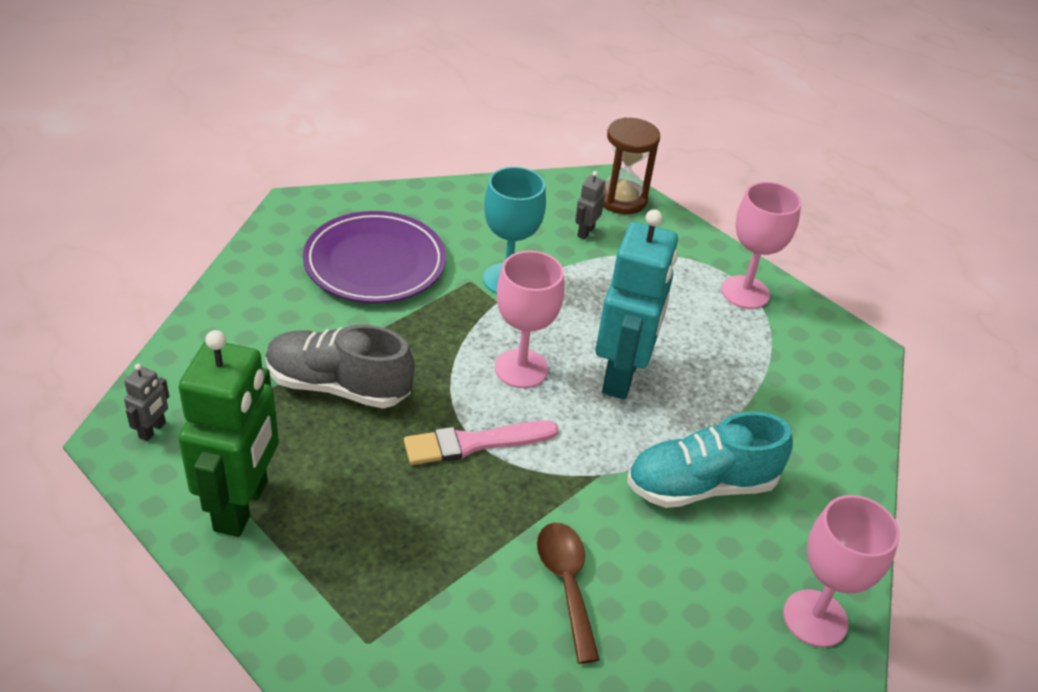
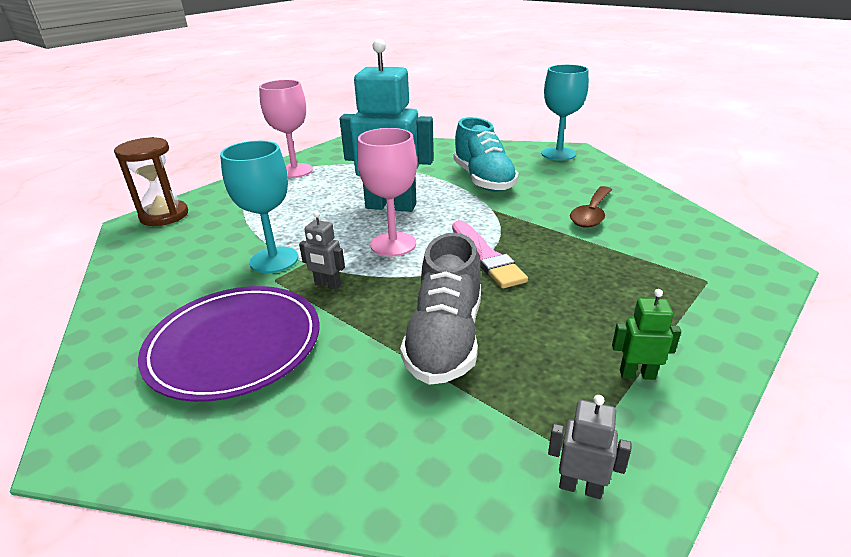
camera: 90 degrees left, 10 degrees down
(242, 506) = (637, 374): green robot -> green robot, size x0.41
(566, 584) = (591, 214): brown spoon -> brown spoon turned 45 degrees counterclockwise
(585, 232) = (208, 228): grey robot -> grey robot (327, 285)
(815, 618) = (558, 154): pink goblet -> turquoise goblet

────────

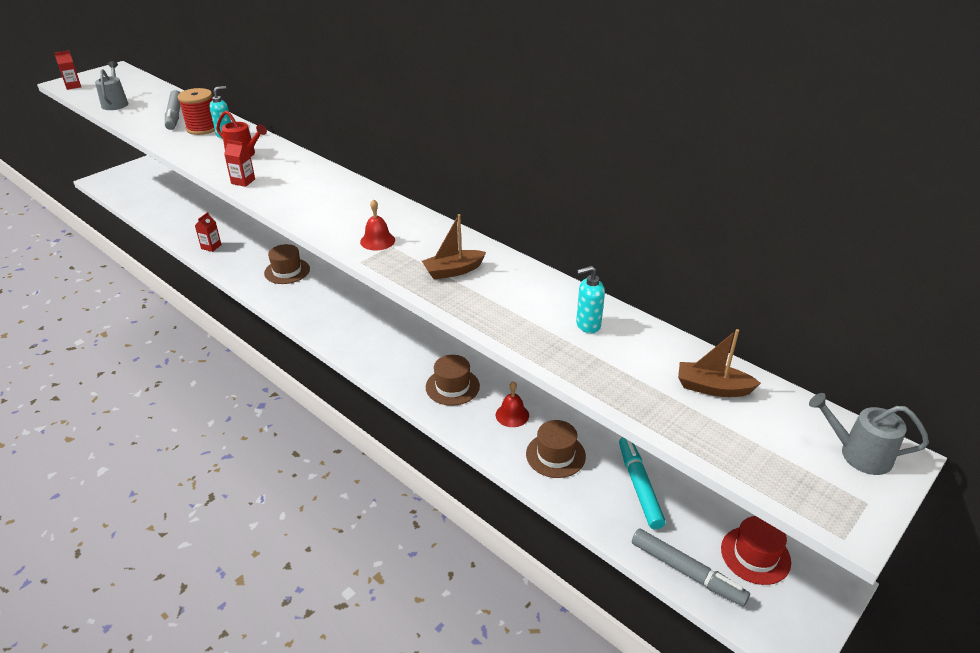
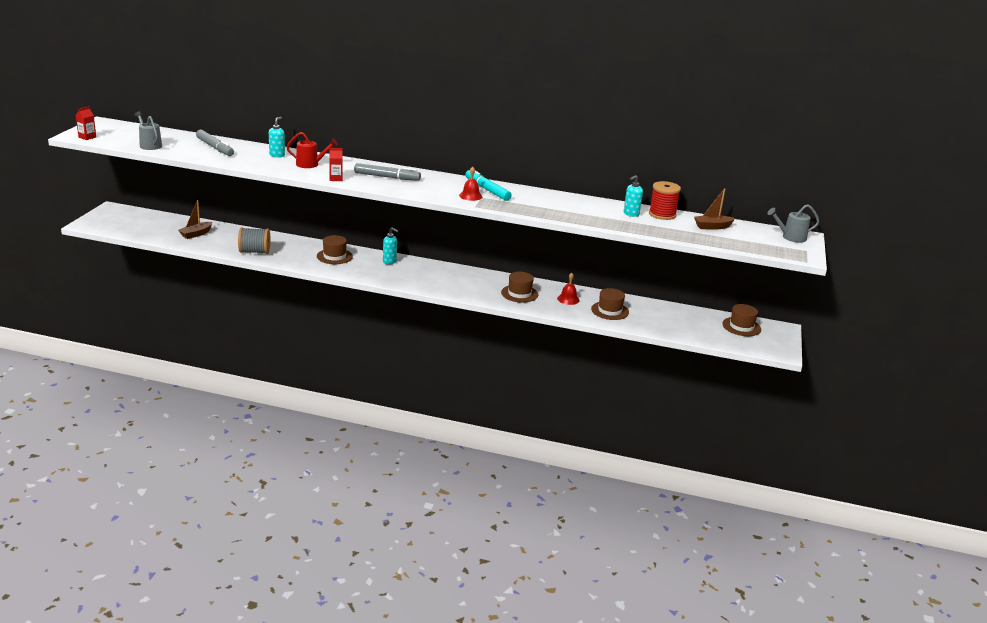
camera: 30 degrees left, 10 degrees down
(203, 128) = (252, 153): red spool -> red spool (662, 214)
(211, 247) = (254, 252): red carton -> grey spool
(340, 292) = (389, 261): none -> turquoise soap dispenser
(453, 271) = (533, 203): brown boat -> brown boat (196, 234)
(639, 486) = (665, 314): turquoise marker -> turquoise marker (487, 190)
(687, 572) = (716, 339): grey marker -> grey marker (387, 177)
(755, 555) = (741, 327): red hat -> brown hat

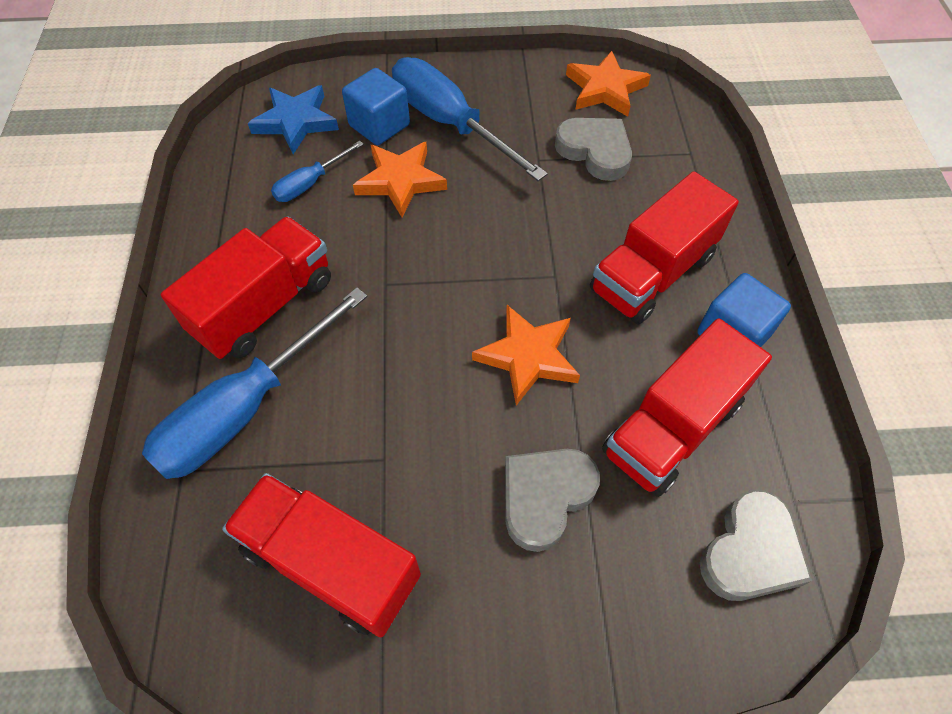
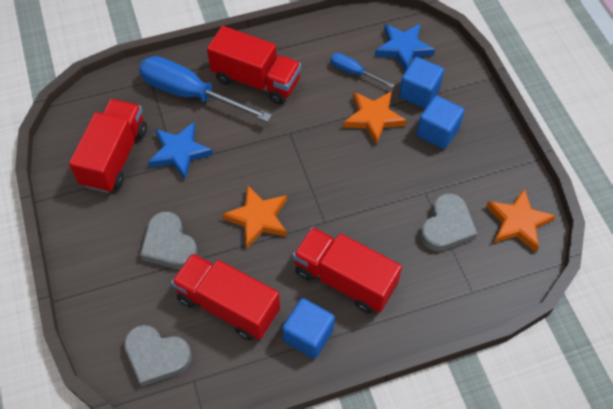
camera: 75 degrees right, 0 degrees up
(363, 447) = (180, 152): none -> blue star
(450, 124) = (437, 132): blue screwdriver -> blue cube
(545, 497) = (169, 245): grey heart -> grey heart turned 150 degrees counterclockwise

────────

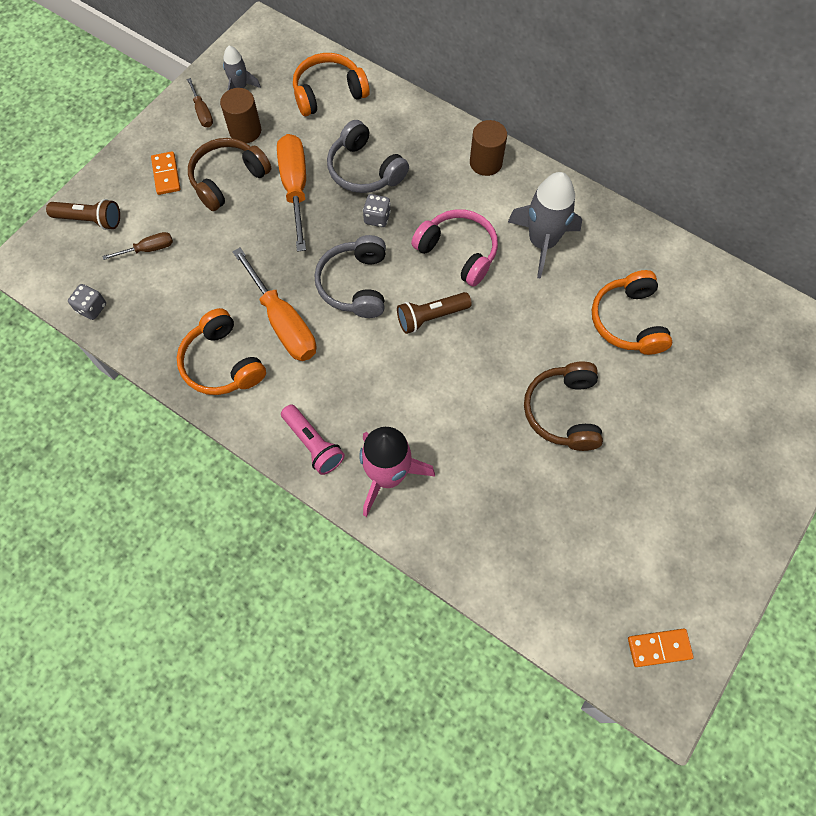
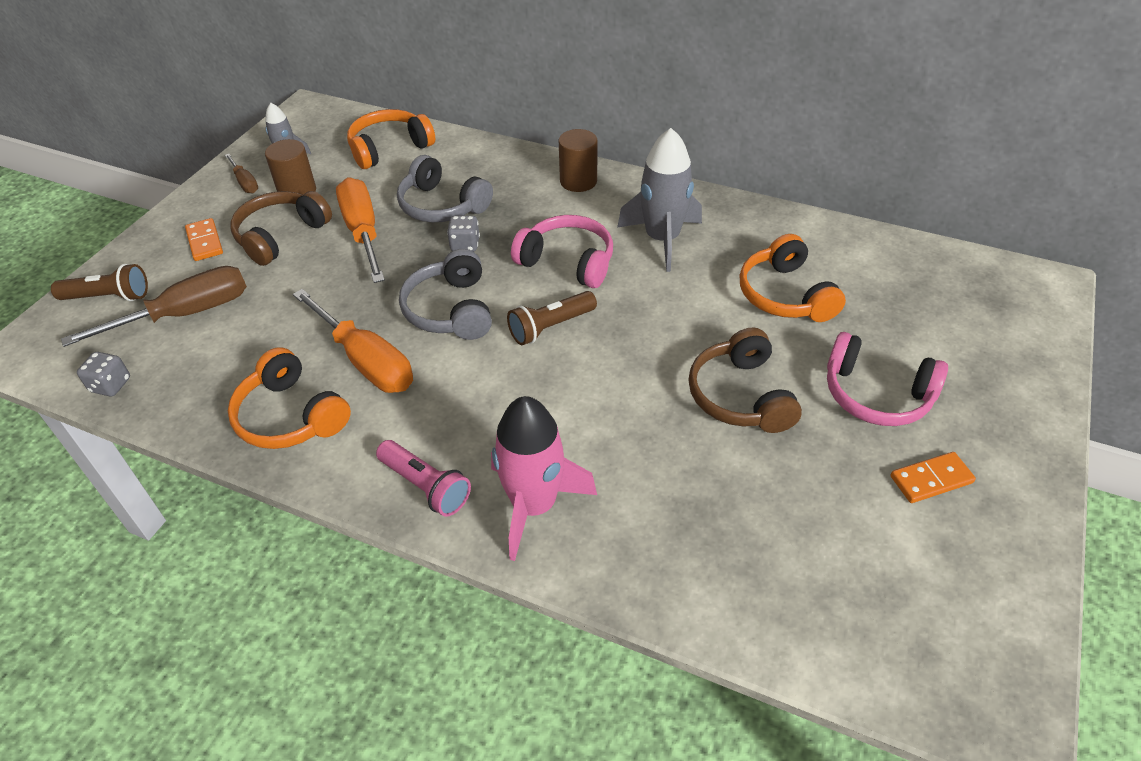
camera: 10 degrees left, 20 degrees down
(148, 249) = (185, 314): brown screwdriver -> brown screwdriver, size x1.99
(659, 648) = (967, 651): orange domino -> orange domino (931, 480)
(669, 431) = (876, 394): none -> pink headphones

────────

• [WORK REQUEST]: Please return every line of the records above that contains the word "size".

• [RESPONSE FOR THIS EXERCISE]:
(242, 506) = (637, 374): green robot -> green robot, size x0.41
(148, 249) = (185, 314): brown screwdriver -> brown screwdriver, size x1.99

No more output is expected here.